■ **Source data**:
= = = = = = =
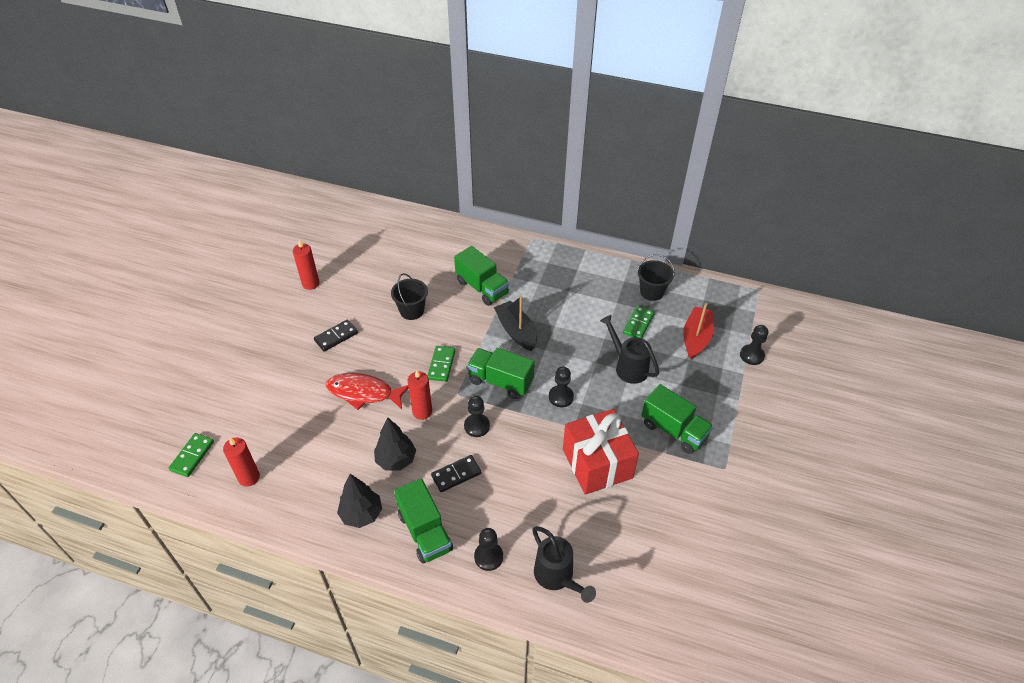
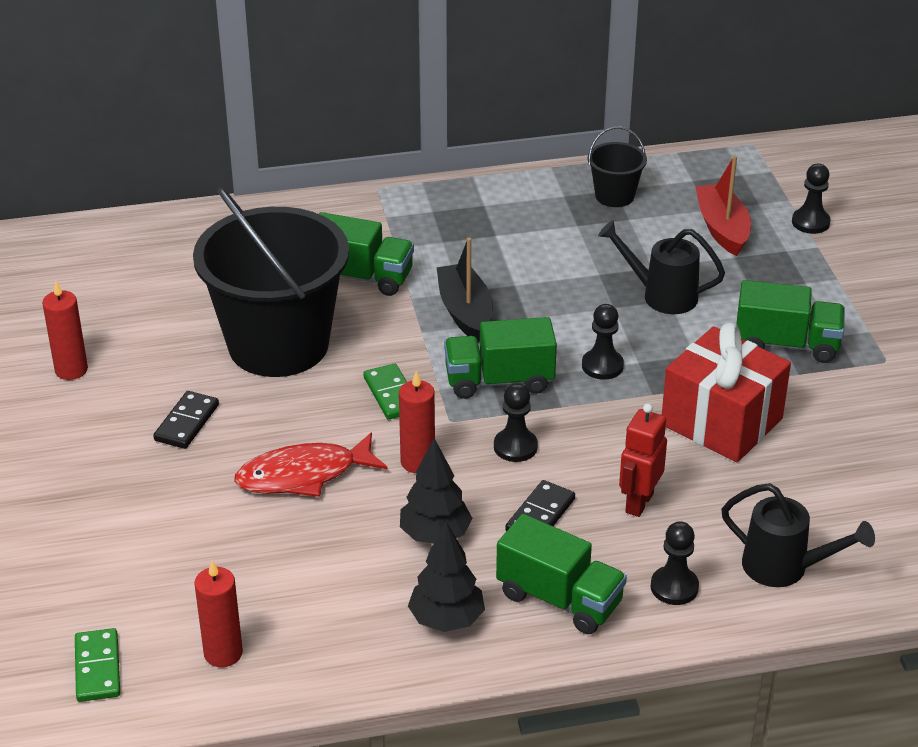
camera: 30 degrees left, 10 degrees down
black bucket [391,273,428,320] -> black bucket [193,187,349,377], size x2.31
black boat [494,296,537,351] -> black boat turned 45 degrees clockwise [437,238,493,343]
green domino [623,306,655,338] -> none
none -> red robot [619,403,667,517]

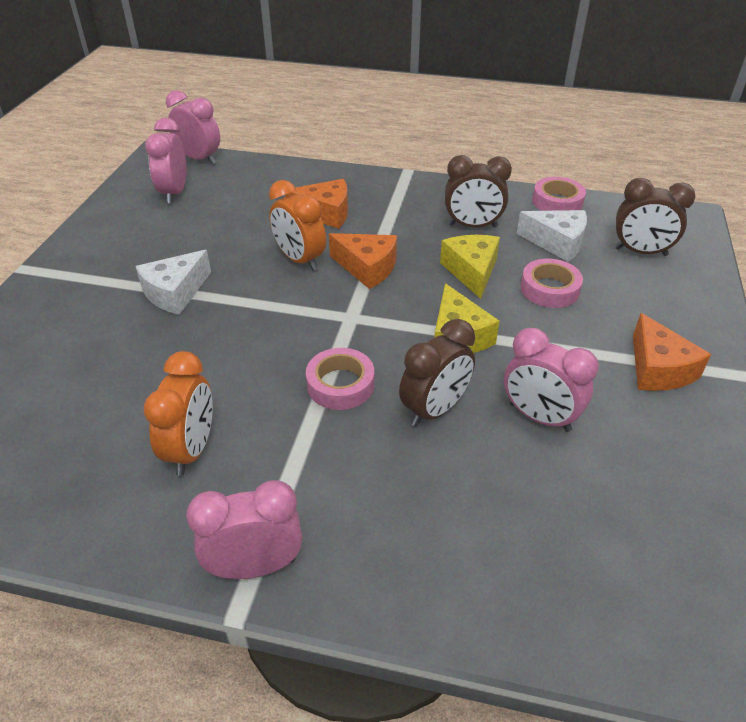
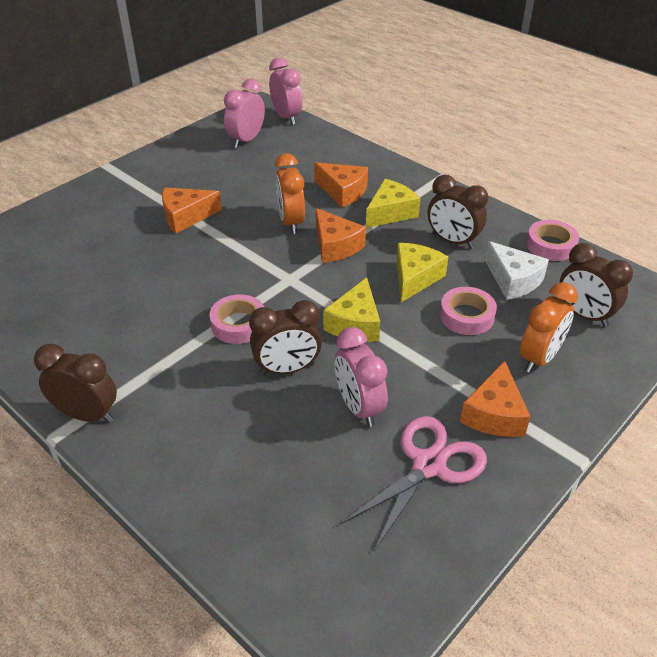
camera: 30 degrees right, 0 degrees up
white cheese [135,250,211,315] -> orange cheese [162,187,222,233]
orange clock [144,351,213,476] -> orange clock moved to [520,282,578,373]
pink clock [186,480,302,579] -> brown clock [34,344,117,423]
none -> pink scissors [340,416,487,551]
none -> yellow cheese [366,179,421,228]

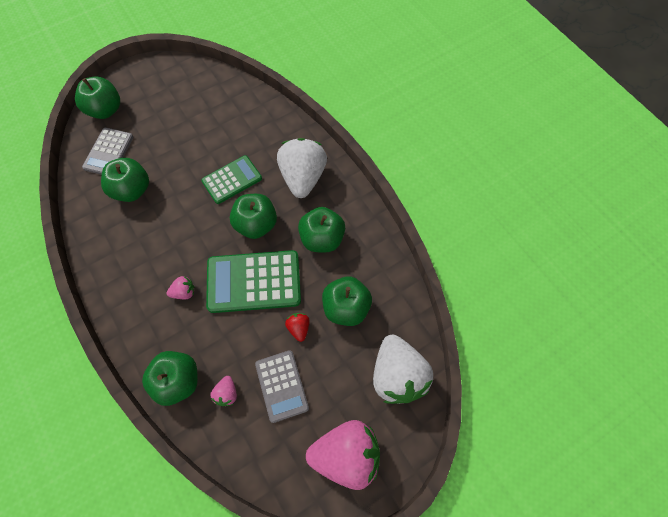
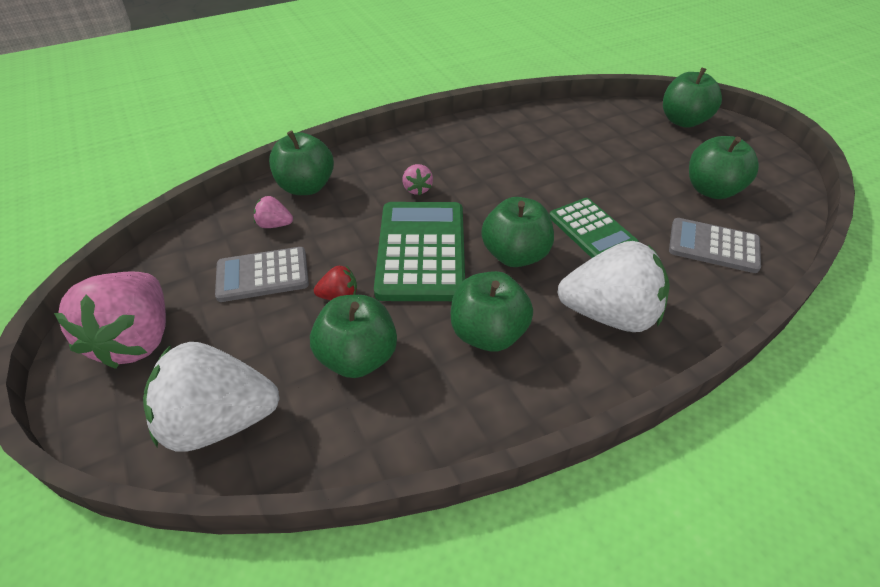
camera: 95 degrees right, 20 degrees down
grey calculator [82,128,133,175] -> grey calculator moved to [669,218,761,273]
green apple [101,158,149,202] -> green apple moved to [689,136,759,199]

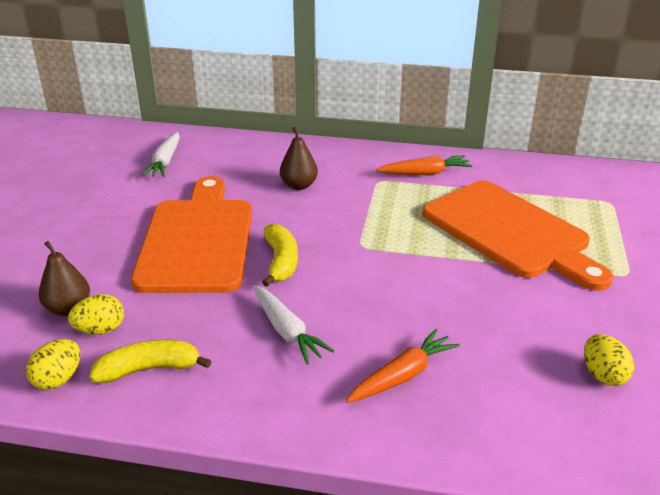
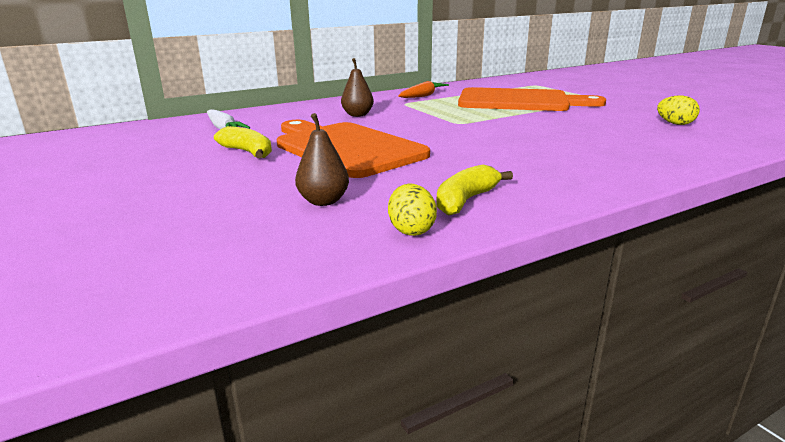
camera: 40 degrees left, 10 degrees down
yellow egg [68,294,124,335] -> none
white carrot [253,285,334,364] -> none
yellow banana [262,224,298,287] -> yellow banana moved to [214,126,272,158]
orange carrot [346,329,460,403] -> none

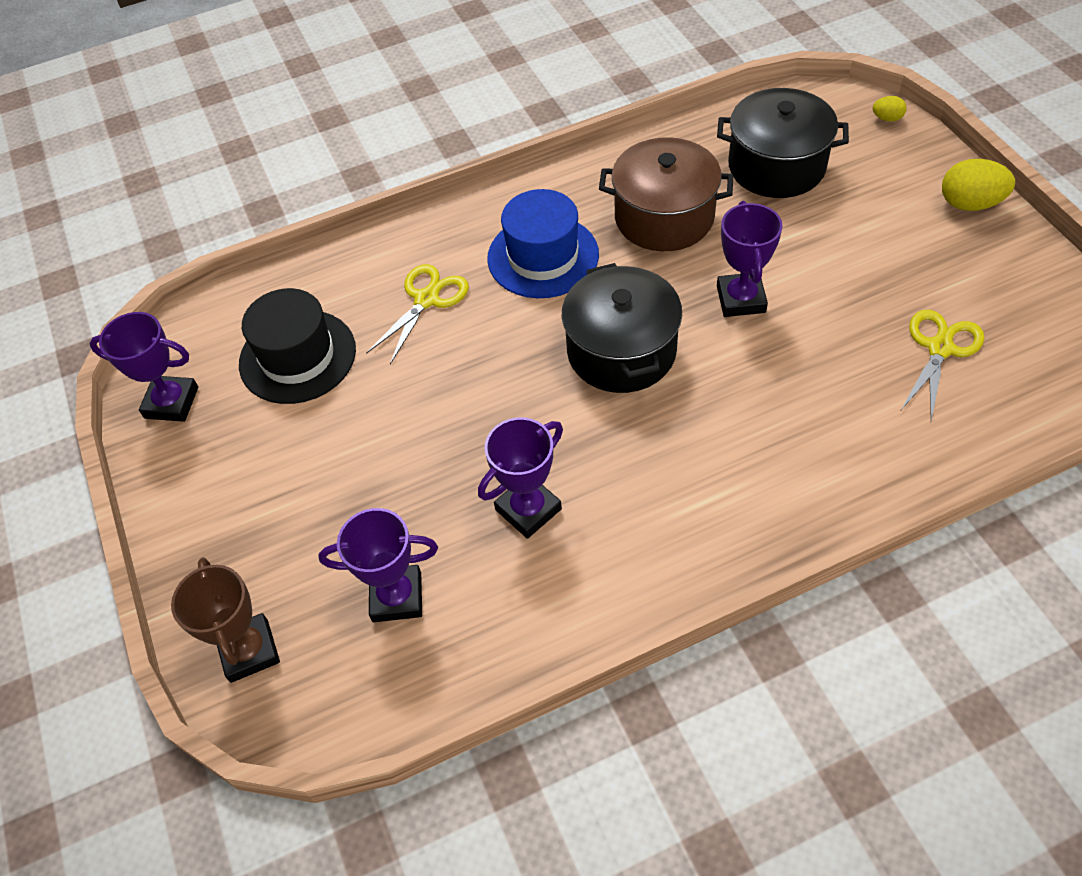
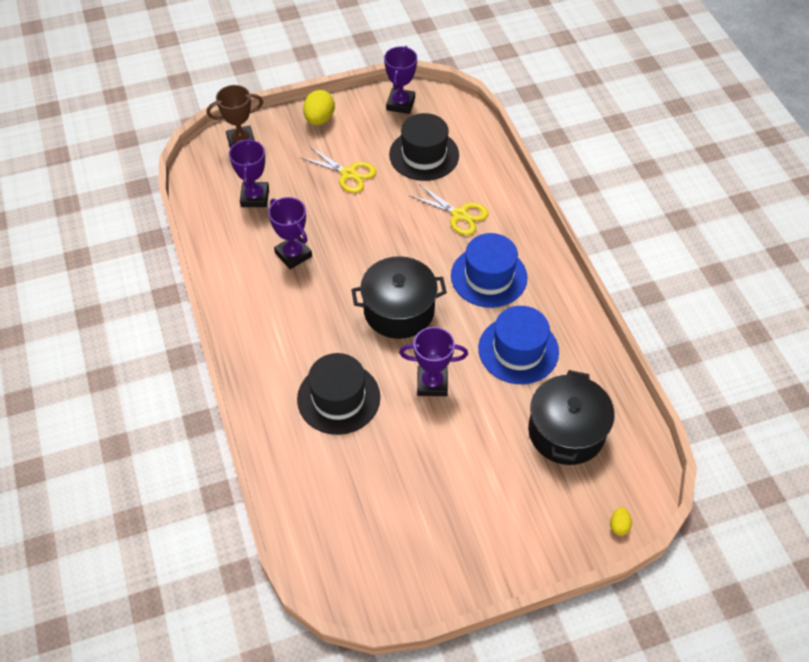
camera: 90 degrees right, 0 degrees up
brown pot [599,137,733,251] -> blue hat [478,306,559,384]
yellow scissors [901,310,984,421] -> yellow scissors moved to [300,147,376,193]
yellow egg [942,159,1015,211] -> yellow egg moved to [303,90,335,125]
none -> black hat [297,353,380,435]

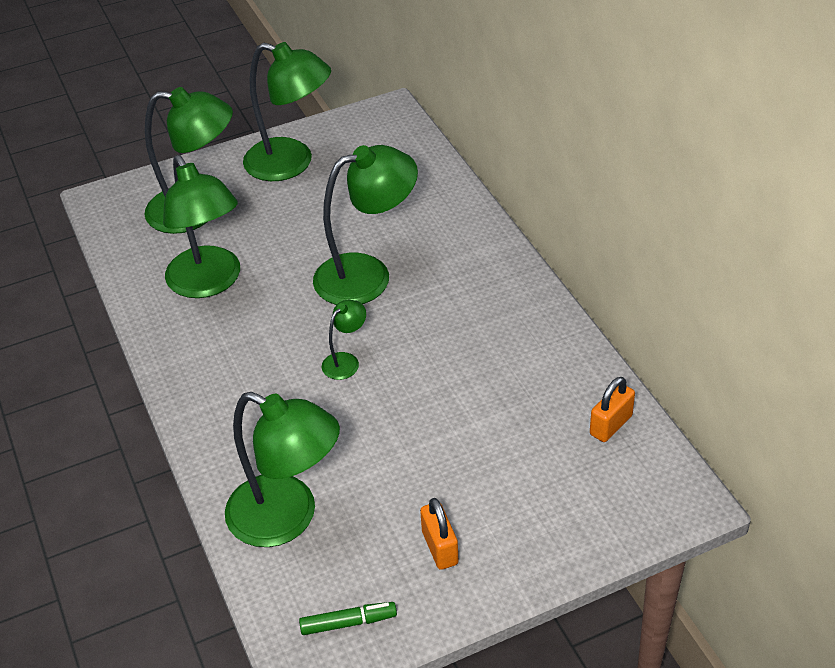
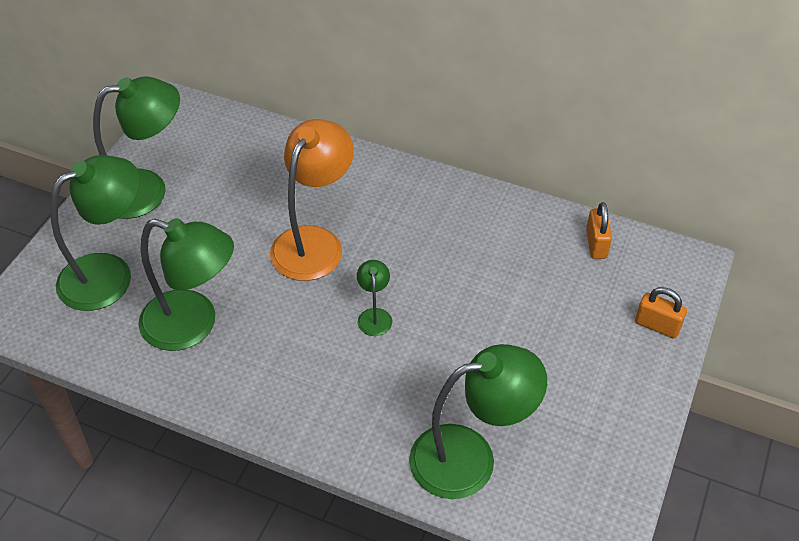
camera: 45 degrees left, 5 degrees up
green marker [299,602,397,635] -> none
green lamp [313,145,418,305] -> orange lamp [270,119,354,281]
orange padlock [420,498,459,570] -> orange padlock moved to [635,287,687,338]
= = = = = = =
■ **Exercise directions**:
Make an exact printout of the listing above, omitting the images.

■ **Reply to the task**:
camera: 30 degrees left, 10 degrees down
black bucket [391,273,428,320] -> black bucket [193,187,349,377], size x2.31
black boat [494,296,537,351] -> black boat turned 45 degrees clockwise [437,238,493,343]
green domino [623,306,655,338] -> none
none -> red robot [619,403,667,517]

camera: 30 degrees right, 0 degrees up
white cheese [135,250,211,315] -> orange cheese [162,187,222,233]
orange clock [144,351,213,476] -> orange clock moved to [520,282,578,373]
pink clock [186,480,302,579] -> brown clock [34,344,117,423]
none -> pink scissors [340,416,487,551]
none -> yellow cheese [366,179,421,228]

camera: 95 degrees right, 20 degrees down
grey calculator [82,128,133,175] -> grey calculator moved to [669,218,761,273]
green apple [101,158,149,202] -> green apple moved to [689,136,759,199]

camera: 40 degrees left, 10 degrees down
yellow egg [68,294,124,335] -> none
white carrot [253,285,334,364] -> none
yellow banana [262,224,298,287] -> yellow banana moved to [214,126,272,158]
orange carrot [346,329,460,403] -> none

camera: 90 degrees right, 0 degrees up
brown pot [599,137,733,251] -> blue hat [478,306,559,384]
yellow scissors [901,310,984,421] -> yellow scissors moved to [300,147,376,193]
yellow egg [942,159,1015,211] -> yellow egg moved to [303,90,335,125]
none -> black hat [297,353,380,435]

camera: 45 degrees left, 5 degrees up
green marker [299,602,397,635] -> none
green lamp [313,145,418,305] -> orange lamp [270,119,354,281]
orange padlock [420,498,459,570] -> orange padlock moved to [635,287,687,338]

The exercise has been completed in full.